> Data excerpt:
◆ ◆ ◆ ◆ ◆ ◆ ◆
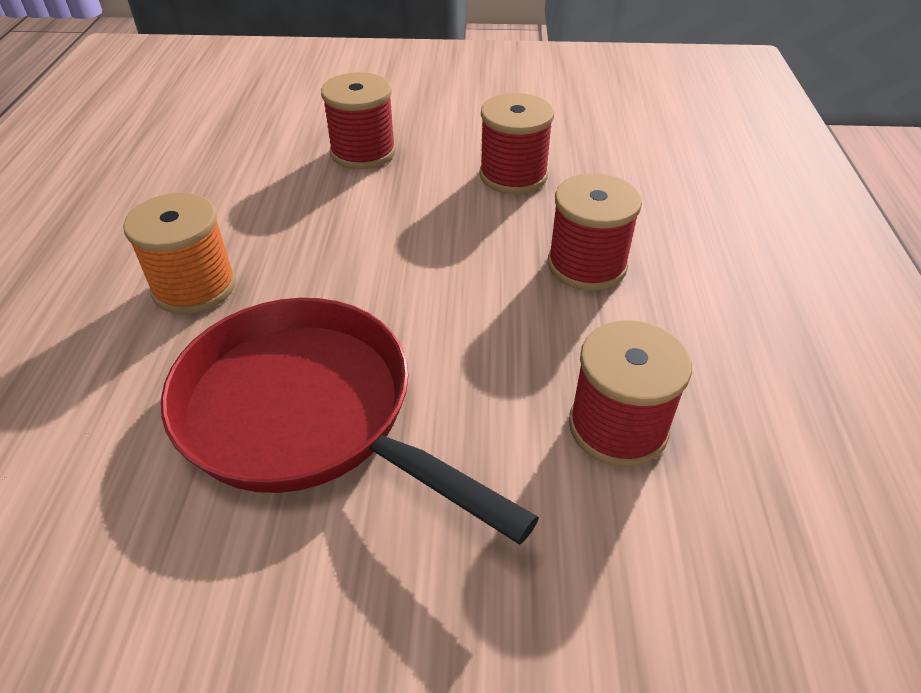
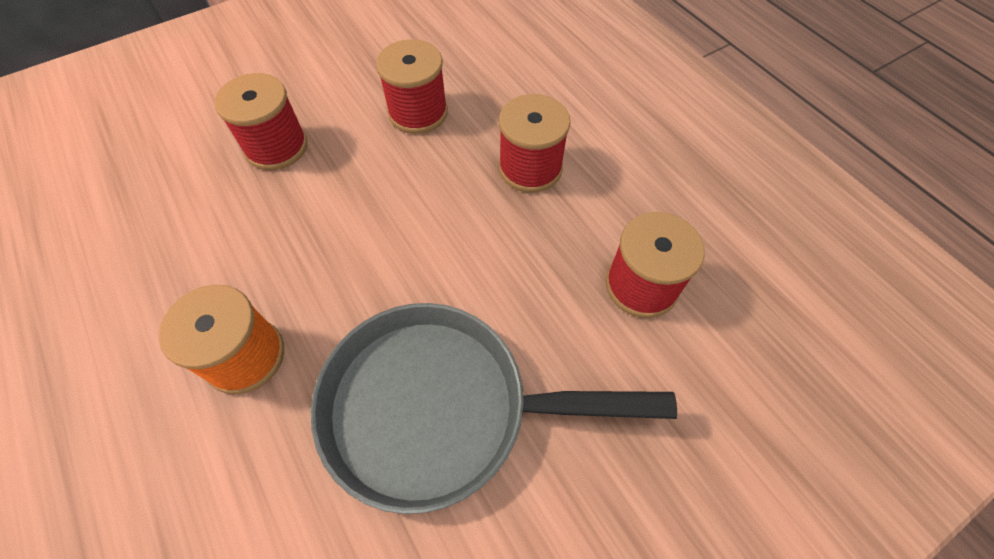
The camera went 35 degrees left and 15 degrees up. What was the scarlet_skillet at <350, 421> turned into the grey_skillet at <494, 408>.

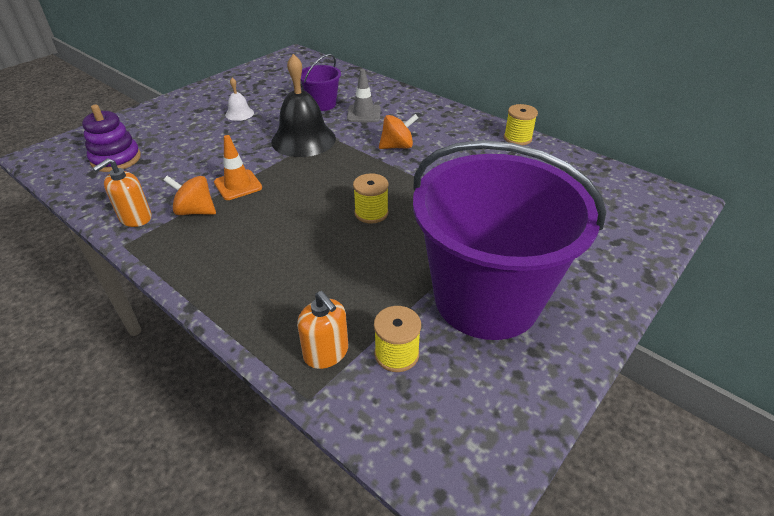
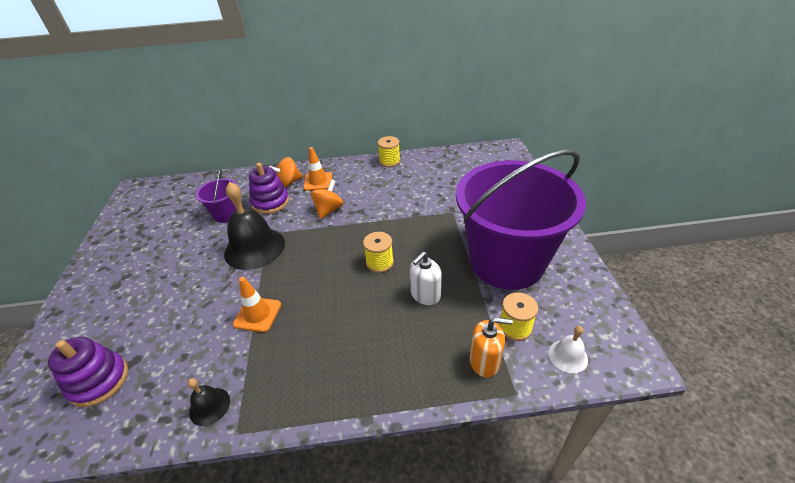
The camera went 45 degrees left and 0 degrees up. Where the grey_road_cone stood at <364, 95>, the royal_purple_stacking_toy came to stand at <269, 188>. The pure_white_bell ended up elsewhere, having gone from <239, 99> to <568, 349>. Where the bright_orange_pump_bottle stood at <122, 192>, the jet-black_bell came to stand at <209, 402>. The bright_orange_whirligig ended up elsewhere, having gone from <190, 195> to <285, 172>. The second view gained the bright_orange_road_cone at <317, 169>. The second view gained the pure_white_pump_bottle at <426, 278>.

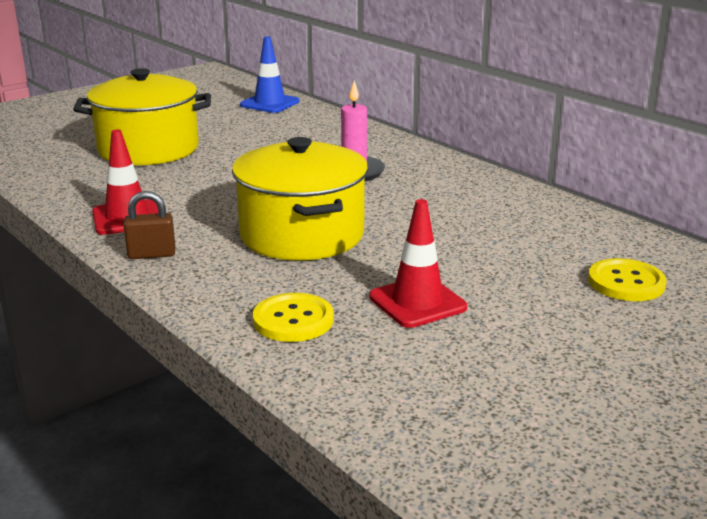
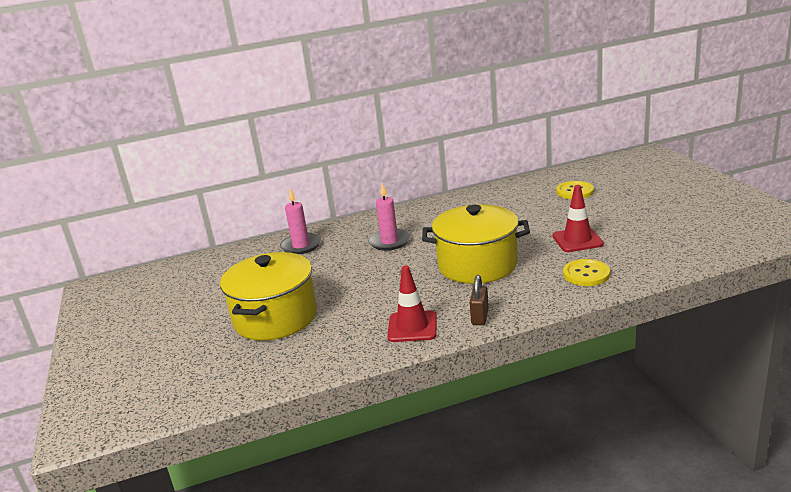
The camera went 65 degrees left and 0 degrees up. The second view lost the royal_blue_road_cone at <270, 74>. The second view gained the rosy_wax_candle at <300, 221>.

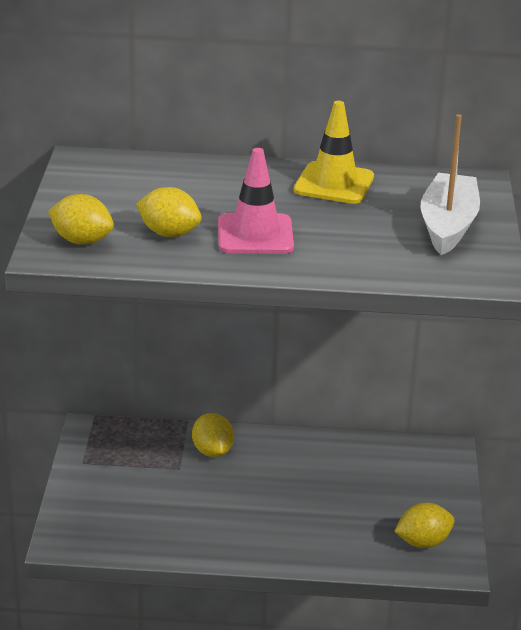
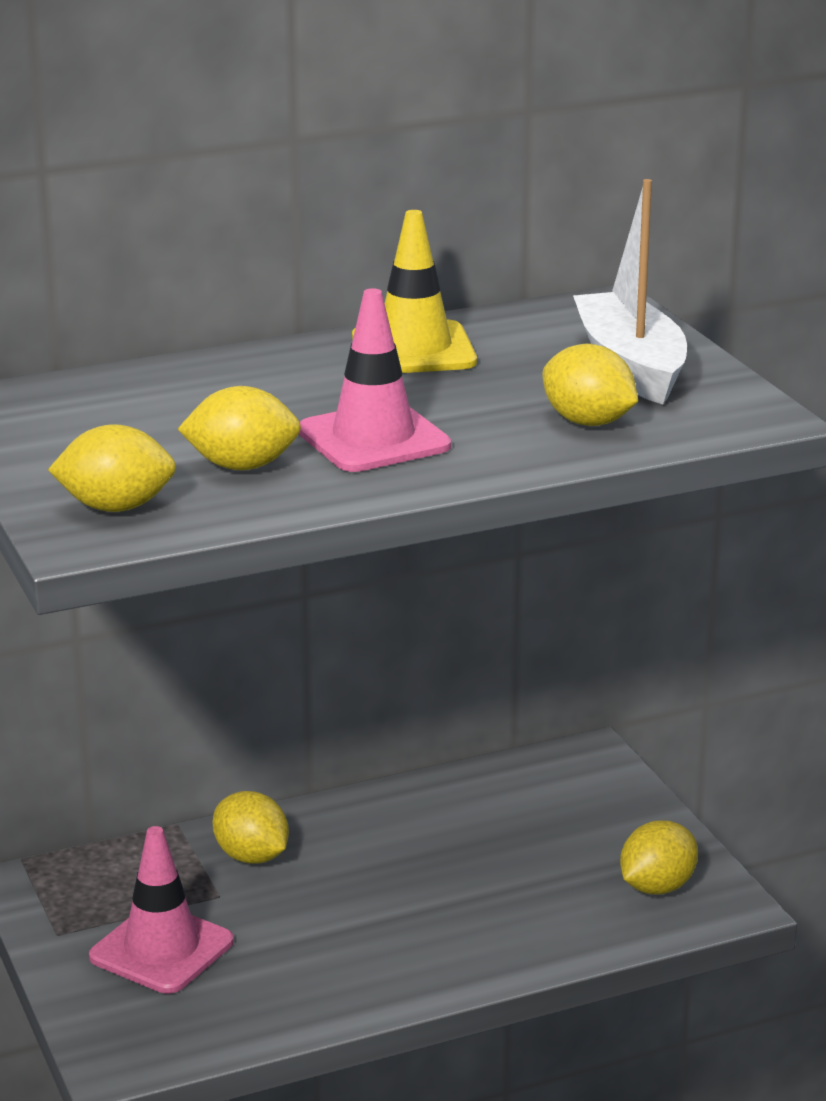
The camera went 25 degrees left and 5 degrees down. The second view gained the bright_yellow_citrus_fruit at <590, 385>. The second view gained the rosy_road_cone at <161, 910>.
◆ ◆ ◆ ◆ ◆ ◆ ◆
> Requirement:
Retype the whole listing, keeping every line identical and omitting all pictures.

> Answer to this exercise:
The camera went 35 degrees left and 15 degrees up. What was the scarlet_skillet at <350, 421> turned into the grey_skillet at <494, 408>.

The camera went 45 degrees left and 0 degrees up. Where the grey_road_cone stood at <364, 95>, the royal_purple_stacking_toy came to stand at <269, 188>. The pure_white_bell ended up elsewhere, having gone from <239, 99> to <568, 349>. Where the bright_orange_pump_bottle stood at <122, 192>, the jet-black_bell came to stand at <209, 402>. The bright_orange_whirligig ended up elsewhere, having gone from <190, 195> to <285, 172>. The second view gained the bright_orange_road_cone at <317, 169>. The second view gained the pure_white_pump_bottle at <426, 278>.

The camera went 65 degrees left and 0 degrees up. The second view lost the royal_blue_road_cone at <270, 74>. The second view gained the rosy_wax_candle at <300, 221>.

The camera went 25 degrees left and 5 degrees down. The second view gained the bright_yellow_citrus_fruit at <590, 385>. The second view gained the rosy_road_cone at <161, 910>.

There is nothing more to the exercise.